EXERCISE:
Every line of the material must be given again verbatim. Skip the images.

INFORMATION SHOWN:

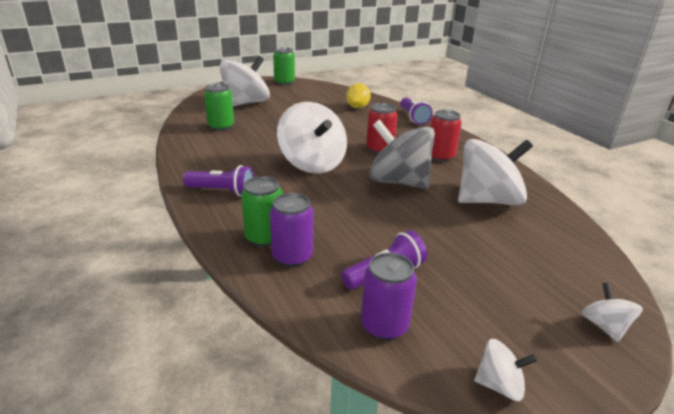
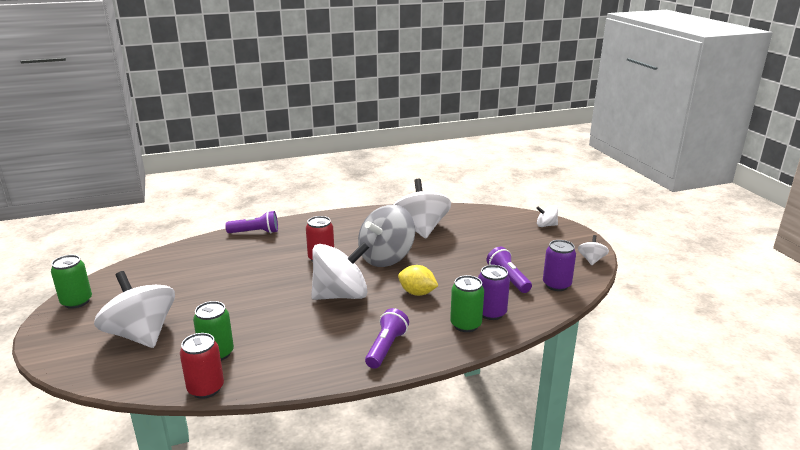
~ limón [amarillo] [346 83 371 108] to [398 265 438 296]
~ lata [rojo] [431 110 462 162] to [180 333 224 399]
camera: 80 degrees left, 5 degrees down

SOLUTION TO THIS PROBLEM:
~ limón [amarillo] [346 83 371 108] to [398 265 438 296]
~ lata [rojo] [431 110 462 162] to [180 333 224 399]
camera: 80 degrees left, 5 degrees down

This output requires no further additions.